Task input >>
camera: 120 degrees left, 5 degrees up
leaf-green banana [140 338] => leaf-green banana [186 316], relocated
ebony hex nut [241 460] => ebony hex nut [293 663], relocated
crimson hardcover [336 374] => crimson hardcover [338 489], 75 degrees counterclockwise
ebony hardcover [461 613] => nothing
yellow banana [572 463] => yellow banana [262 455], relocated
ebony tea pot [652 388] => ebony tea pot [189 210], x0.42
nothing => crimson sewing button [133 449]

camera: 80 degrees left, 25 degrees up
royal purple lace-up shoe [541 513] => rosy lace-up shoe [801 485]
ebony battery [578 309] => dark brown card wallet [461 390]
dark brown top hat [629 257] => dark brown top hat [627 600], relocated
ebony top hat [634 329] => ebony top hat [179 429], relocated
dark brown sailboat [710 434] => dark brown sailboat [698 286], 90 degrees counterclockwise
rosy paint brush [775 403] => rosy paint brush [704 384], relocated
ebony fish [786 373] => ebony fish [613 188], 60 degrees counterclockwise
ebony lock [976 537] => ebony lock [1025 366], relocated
...
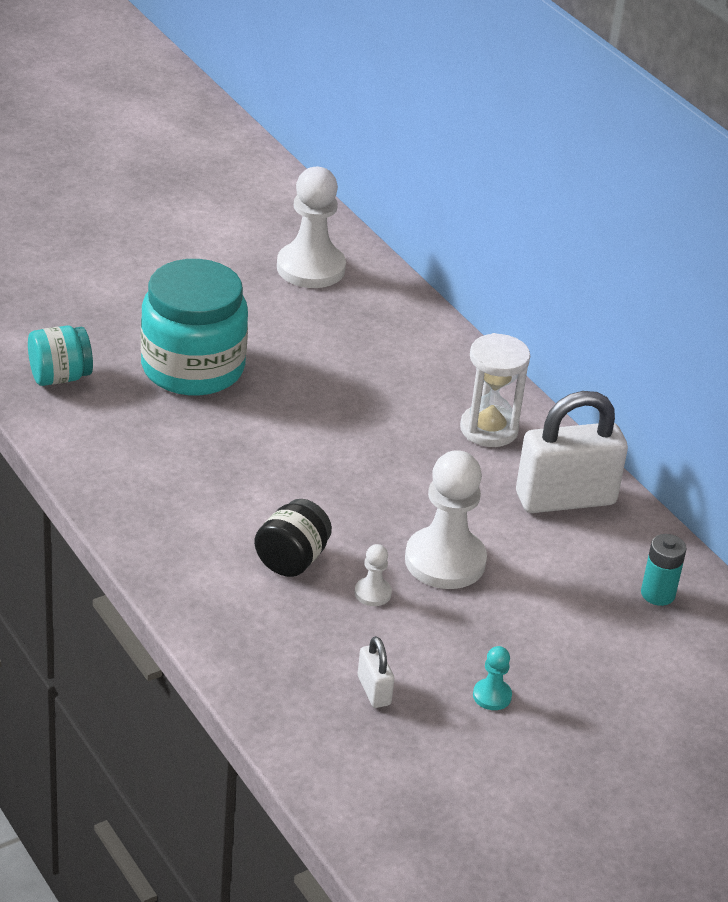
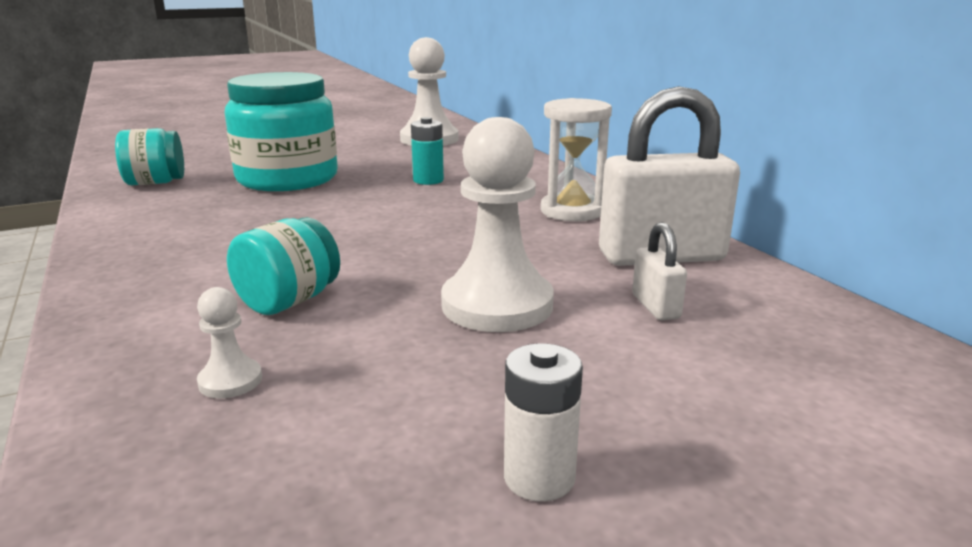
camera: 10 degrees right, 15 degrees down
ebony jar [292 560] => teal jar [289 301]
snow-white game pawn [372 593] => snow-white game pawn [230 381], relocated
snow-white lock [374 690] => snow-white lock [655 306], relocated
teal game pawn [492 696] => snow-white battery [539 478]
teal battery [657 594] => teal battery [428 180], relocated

Your assignment >>
Return, with no change at all, every line in the entries above from the line containing "crimson hardcover [336" through the line containing "ebony tea pot [652".

Exercise output >>
crimson hardcover [336 374] => crimson hardcover [338 489], 75 degrees counterclockwise
ebony hardcover [461 613] => nothing
yellow banana [572 463] => yellow banana [262 455], relocated
ebony tea pot [652 388] => ebony tea pot [189 210], x0.42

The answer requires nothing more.